══ SUPPLIED DATA ══
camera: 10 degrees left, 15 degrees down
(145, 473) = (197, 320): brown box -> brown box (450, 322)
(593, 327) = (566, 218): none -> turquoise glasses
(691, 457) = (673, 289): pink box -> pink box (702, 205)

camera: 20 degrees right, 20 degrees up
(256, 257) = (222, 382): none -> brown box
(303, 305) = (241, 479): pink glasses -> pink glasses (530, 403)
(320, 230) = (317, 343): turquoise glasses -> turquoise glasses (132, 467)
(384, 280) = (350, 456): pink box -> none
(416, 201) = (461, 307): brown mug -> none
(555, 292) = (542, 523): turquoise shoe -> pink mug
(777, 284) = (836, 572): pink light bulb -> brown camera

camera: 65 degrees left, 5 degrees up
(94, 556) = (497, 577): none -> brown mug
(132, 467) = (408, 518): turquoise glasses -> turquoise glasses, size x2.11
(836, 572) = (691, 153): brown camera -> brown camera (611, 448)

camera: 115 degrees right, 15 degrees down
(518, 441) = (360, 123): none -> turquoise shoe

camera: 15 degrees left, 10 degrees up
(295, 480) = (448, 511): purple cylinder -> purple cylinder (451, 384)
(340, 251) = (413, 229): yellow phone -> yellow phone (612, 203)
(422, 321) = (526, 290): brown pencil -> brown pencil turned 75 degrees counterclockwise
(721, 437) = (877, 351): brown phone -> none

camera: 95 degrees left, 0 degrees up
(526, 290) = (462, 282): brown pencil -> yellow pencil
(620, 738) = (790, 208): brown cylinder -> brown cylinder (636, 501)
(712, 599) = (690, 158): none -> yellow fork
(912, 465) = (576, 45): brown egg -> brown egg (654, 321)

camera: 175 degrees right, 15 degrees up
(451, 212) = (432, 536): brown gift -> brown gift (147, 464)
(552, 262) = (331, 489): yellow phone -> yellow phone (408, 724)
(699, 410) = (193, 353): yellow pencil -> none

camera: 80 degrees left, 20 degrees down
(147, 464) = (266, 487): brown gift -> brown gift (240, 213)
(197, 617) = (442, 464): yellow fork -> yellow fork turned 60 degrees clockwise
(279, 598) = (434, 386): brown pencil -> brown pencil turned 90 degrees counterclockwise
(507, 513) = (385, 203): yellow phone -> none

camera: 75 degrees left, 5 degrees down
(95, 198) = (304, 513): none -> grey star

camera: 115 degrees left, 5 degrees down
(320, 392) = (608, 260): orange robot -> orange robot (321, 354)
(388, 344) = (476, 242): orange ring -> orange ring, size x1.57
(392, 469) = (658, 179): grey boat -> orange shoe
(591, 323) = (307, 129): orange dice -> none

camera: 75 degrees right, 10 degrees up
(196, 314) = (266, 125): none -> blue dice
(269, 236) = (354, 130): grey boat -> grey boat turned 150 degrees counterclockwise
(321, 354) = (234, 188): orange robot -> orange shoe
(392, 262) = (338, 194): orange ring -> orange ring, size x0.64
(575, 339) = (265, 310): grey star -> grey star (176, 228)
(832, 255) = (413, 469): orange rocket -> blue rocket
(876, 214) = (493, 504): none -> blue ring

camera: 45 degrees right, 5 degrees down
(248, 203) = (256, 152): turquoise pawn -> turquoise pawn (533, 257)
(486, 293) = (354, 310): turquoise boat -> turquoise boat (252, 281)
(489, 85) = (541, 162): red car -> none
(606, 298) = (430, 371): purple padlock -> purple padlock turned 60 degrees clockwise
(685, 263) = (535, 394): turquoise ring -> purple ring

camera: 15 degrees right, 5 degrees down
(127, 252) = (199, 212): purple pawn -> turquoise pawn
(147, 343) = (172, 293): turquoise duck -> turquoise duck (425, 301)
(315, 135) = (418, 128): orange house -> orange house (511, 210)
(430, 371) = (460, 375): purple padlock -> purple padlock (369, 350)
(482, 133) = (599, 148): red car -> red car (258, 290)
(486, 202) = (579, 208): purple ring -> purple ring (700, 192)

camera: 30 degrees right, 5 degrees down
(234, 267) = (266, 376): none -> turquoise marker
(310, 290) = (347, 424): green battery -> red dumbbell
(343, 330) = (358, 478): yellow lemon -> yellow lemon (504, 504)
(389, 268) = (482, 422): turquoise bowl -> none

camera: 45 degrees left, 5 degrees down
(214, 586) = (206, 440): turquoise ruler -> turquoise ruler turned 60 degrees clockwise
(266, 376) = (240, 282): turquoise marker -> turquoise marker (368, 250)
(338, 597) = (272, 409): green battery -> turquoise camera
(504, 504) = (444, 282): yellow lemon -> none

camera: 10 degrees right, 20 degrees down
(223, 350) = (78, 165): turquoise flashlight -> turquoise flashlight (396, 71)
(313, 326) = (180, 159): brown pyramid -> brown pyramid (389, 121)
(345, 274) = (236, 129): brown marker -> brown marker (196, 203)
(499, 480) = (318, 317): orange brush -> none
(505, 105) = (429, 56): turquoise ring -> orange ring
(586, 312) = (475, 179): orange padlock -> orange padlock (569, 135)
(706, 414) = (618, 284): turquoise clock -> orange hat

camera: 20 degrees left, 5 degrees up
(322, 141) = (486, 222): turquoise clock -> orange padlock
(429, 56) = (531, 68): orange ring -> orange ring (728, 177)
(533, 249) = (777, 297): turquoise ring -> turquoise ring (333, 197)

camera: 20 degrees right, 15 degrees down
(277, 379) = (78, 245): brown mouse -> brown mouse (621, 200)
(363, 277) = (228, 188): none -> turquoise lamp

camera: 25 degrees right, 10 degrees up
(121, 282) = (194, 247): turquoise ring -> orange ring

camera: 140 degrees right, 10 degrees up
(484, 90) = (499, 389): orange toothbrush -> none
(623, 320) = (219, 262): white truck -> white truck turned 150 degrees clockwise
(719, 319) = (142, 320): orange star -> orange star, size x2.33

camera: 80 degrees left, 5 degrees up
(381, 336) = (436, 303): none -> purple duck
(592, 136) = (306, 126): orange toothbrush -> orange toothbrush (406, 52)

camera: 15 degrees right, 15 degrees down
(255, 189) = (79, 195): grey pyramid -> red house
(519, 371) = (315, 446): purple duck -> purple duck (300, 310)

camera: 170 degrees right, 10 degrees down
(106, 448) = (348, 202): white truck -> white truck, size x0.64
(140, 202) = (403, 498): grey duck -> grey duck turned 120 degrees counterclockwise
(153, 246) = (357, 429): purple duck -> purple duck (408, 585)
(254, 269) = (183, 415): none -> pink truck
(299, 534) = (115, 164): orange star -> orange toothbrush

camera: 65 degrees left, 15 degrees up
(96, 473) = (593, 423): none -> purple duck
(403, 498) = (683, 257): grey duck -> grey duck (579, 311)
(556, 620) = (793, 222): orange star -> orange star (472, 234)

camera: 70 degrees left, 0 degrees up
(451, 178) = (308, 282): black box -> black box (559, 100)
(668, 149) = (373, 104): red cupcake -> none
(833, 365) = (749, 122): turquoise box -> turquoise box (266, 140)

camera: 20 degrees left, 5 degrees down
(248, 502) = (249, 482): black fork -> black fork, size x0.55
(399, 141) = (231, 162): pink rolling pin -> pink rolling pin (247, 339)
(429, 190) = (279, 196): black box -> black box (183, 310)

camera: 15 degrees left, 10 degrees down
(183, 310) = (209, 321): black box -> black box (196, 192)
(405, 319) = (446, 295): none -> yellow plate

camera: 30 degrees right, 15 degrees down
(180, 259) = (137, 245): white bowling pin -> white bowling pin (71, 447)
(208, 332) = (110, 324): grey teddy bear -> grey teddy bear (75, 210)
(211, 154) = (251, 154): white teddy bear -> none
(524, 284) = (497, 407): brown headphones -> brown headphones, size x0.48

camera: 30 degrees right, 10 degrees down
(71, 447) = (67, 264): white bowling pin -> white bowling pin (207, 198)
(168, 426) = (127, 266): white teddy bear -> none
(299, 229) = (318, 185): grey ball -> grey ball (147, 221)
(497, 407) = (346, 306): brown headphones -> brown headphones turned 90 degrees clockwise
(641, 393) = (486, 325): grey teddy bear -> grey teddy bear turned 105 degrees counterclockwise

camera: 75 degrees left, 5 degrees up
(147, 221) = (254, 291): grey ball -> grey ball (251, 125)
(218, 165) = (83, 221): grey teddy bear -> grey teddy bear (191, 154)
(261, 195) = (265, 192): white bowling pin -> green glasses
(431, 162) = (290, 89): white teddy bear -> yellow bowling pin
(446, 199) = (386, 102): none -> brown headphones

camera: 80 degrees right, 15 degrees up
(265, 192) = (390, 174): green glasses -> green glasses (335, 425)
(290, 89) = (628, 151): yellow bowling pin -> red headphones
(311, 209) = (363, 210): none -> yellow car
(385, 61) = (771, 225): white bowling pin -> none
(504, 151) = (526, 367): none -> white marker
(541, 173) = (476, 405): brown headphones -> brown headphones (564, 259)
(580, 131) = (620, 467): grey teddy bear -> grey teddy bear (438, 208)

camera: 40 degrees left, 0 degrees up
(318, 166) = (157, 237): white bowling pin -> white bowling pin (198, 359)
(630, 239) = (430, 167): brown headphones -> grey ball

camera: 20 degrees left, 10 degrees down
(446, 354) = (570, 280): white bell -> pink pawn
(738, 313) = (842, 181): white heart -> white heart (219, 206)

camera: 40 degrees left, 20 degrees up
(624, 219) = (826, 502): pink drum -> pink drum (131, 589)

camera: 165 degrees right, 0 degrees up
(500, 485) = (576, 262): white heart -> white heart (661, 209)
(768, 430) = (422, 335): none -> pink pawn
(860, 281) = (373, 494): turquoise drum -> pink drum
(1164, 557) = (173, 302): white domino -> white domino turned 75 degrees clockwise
═══
Nothing but the lines from the one that contains "camera: 40 degrees left, 20 degrees up" through the last line of the entries should appear in your reply, each repeated exactly.

camera: 40 degrees left, 20 degrees up
(624, 219) = (826, 502): pink drum -> pink drum (131, 589)

camera: 165 degrees right, 0 degrees up
(500, 485) = (576, 262): white heart -> white heart (661, 209)
(768, 430) = (422, 335): none -> pink pawn
(860, 281) = (373, 494): turquoise drum -> pink drum
(1164, 557) = (173, 302): white domino -> white domino turned 75 degrees clockwise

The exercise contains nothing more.